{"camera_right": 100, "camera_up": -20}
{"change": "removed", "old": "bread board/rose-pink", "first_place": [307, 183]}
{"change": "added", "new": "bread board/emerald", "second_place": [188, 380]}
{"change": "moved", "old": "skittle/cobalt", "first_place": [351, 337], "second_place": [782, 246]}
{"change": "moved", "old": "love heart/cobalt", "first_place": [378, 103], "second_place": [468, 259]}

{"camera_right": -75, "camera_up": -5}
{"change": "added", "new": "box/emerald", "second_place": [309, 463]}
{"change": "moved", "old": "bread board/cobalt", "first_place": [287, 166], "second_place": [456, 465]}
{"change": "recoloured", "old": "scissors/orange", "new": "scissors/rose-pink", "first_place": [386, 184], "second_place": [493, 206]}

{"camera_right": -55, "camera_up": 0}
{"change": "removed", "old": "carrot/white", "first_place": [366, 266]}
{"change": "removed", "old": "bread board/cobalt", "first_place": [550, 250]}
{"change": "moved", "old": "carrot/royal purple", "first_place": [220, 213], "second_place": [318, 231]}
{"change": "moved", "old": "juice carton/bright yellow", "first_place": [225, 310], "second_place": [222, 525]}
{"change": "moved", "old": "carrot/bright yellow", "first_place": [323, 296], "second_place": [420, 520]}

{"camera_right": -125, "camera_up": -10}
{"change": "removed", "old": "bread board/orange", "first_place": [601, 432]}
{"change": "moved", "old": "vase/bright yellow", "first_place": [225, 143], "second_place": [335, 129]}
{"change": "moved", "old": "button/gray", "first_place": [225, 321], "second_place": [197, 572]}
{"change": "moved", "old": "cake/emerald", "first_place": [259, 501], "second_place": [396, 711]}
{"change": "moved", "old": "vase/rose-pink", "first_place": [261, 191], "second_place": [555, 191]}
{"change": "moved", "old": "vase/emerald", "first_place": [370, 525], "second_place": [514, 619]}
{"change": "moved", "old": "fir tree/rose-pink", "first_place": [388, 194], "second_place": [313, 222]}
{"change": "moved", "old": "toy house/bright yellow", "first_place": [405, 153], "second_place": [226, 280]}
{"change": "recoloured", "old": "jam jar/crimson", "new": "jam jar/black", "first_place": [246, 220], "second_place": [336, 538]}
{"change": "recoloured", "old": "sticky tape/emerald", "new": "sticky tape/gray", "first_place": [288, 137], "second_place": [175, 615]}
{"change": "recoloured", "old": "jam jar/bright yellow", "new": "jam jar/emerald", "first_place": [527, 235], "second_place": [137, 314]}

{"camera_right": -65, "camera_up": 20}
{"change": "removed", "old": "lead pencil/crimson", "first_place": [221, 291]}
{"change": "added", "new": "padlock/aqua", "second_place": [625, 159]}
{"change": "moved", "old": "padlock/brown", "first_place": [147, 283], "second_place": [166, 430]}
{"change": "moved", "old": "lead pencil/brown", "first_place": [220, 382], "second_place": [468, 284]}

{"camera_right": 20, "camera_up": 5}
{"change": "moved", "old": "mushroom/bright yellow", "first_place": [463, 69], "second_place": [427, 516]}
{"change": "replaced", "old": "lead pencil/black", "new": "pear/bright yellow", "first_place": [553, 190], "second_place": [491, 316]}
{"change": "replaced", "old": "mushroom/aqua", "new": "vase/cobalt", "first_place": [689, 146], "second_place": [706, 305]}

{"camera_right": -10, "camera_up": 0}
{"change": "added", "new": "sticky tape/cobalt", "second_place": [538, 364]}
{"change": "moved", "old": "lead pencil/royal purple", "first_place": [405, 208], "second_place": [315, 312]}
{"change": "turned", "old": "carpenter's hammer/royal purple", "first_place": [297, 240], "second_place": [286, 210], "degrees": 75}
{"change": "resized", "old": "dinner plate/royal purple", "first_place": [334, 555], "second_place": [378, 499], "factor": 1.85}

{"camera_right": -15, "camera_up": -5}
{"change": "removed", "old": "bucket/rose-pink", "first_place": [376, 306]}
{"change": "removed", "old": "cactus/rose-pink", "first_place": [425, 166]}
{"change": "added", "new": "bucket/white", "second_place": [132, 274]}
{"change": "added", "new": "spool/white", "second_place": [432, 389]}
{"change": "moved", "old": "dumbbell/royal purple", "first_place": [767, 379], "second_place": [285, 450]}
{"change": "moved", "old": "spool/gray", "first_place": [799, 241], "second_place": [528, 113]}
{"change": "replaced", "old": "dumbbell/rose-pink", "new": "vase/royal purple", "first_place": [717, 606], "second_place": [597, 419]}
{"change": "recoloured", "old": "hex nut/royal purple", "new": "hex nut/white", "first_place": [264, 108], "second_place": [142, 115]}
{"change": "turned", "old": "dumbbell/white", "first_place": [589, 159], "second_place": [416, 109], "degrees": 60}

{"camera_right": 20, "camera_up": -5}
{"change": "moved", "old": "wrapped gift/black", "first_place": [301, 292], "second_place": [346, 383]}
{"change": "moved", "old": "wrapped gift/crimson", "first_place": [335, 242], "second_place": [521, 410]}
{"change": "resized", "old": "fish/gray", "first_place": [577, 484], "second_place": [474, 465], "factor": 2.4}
- - - - - - -
■ PROBLEM STATEMENT
Your response should be the lines of the entries above that include the string "gift".

■ COMPLETED EXERCISE
{"change": "moved", "old": "wrapped gift/black", "first_place": [301, 292], "second_place": [346, 383]}
{"change": "moved", "old": "wrapped gift/crimson", "first_place": [335, 242], "second_place": [521, 410]}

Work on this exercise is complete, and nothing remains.